##### MATERIAL PROVIDED #####
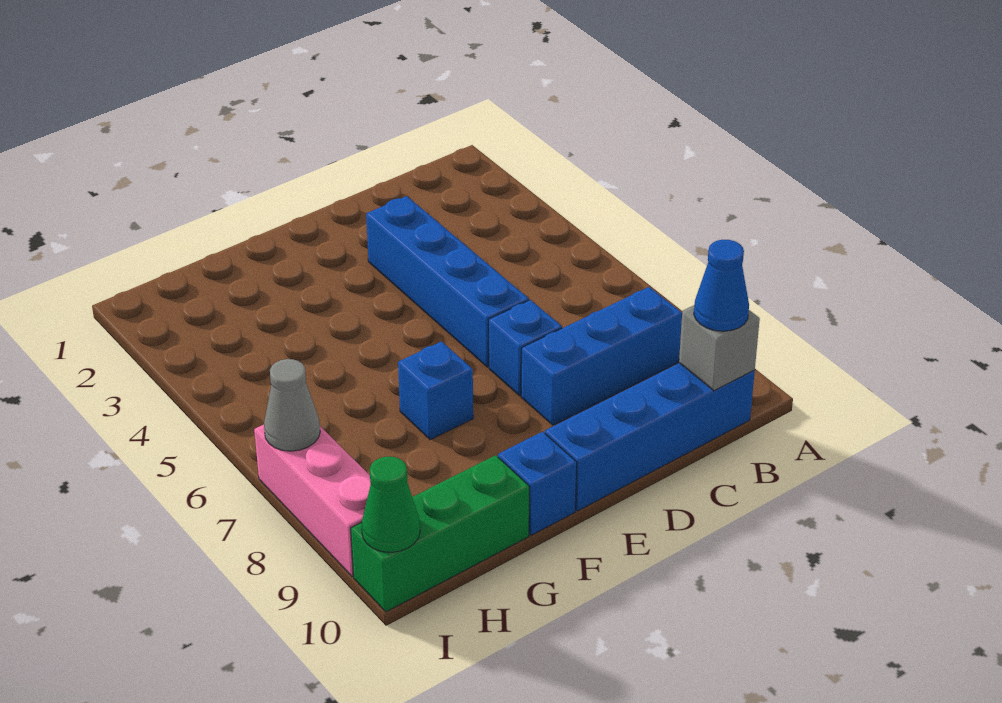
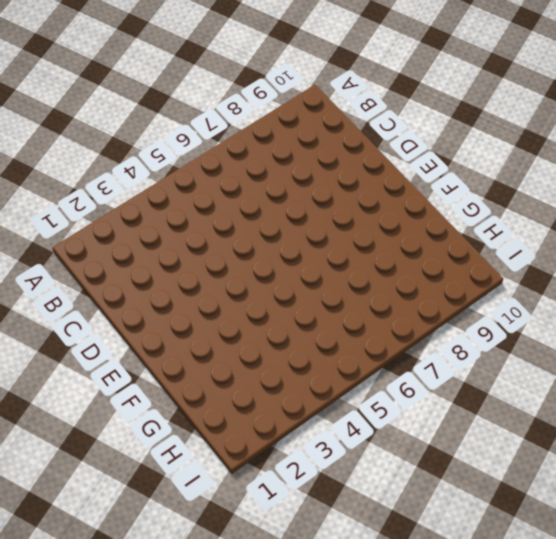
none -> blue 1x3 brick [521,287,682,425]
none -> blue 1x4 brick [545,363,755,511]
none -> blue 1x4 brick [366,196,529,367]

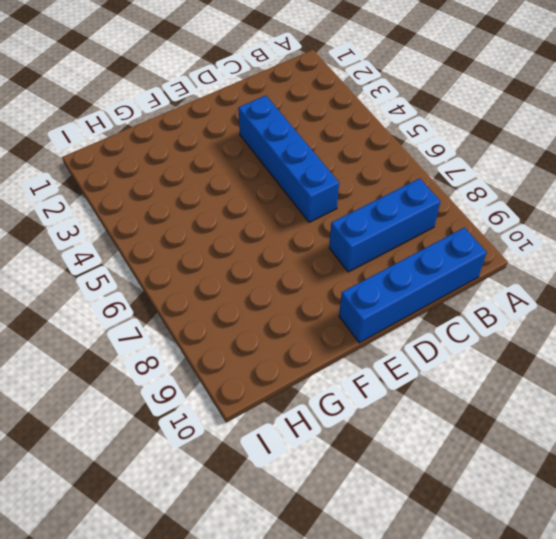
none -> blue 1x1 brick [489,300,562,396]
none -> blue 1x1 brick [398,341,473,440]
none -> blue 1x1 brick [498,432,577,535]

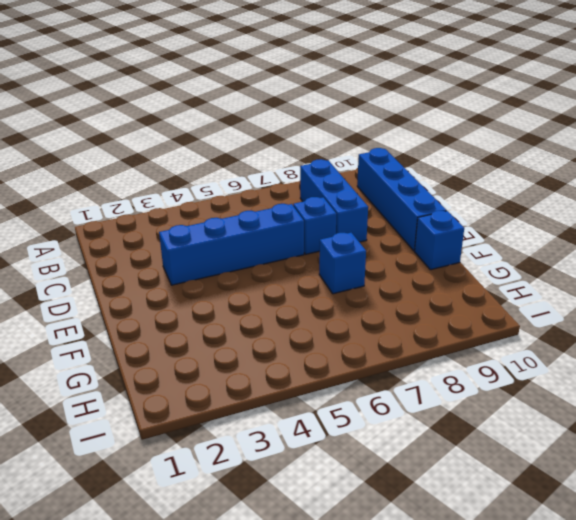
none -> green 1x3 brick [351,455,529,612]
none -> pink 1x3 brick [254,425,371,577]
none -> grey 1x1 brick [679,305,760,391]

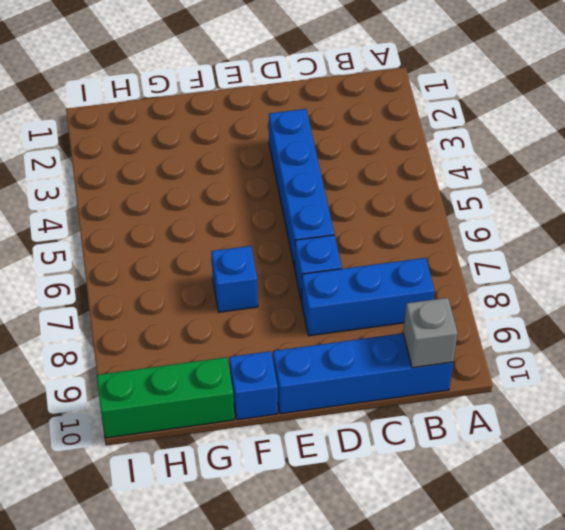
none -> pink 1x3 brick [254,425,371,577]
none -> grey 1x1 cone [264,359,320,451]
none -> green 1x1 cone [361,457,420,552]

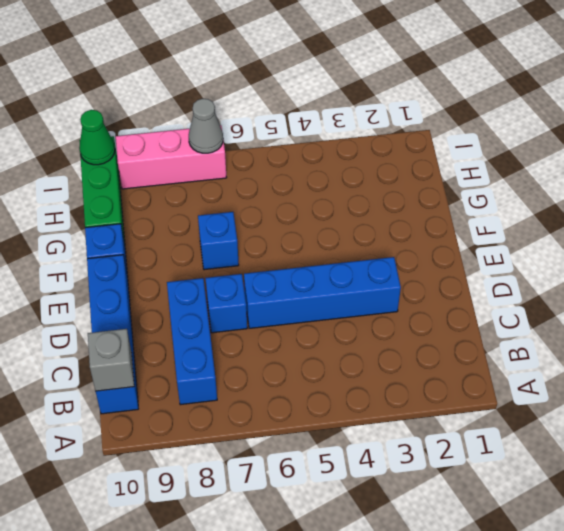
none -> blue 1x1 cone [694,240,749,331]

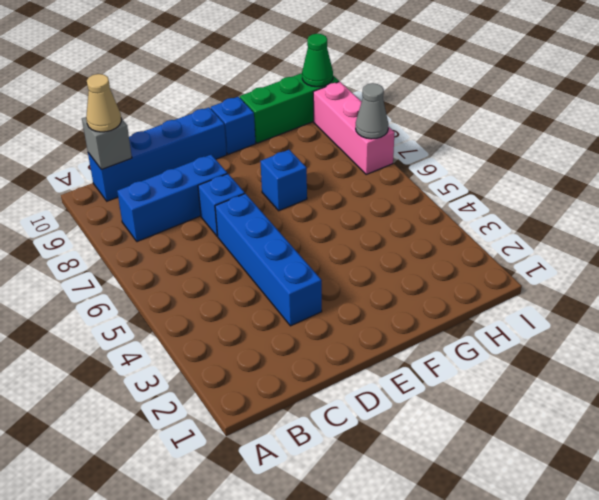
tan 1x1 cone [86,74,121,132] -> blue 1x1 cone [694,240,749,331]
#####
Restate each line above exactly, keeping pictures out.

none -> blue 1x3 brick [521,287,682,425]
none -> blue 1x4 brick [545,363,755,511]
none -> blue 1x4 brick [366,196,529,367]

none -> blue 1x1 brick [489,300,562,396]
none -> blue 1x1 brick [398,341,473,440]
none -> blue 1x1 brick [498,432,577,535]

none -> green 1x3 brick [351,455,529,612]
none -> pink 1x3 brick [254,425,371,577]
none -> grey 1x1 brick [679,305,760,391]

none -> pink 1x3 brick [254,425,371,577]
none -> grey 1x1 cone [264,359,320,451]
none -> green 1x1 cone [361,457,420,552]

none -> blue 1x1 cone [694,240,749,331]

tan 1x1 cone [86,74,121,132] -> blue 1x1 cone [694,240,749,331]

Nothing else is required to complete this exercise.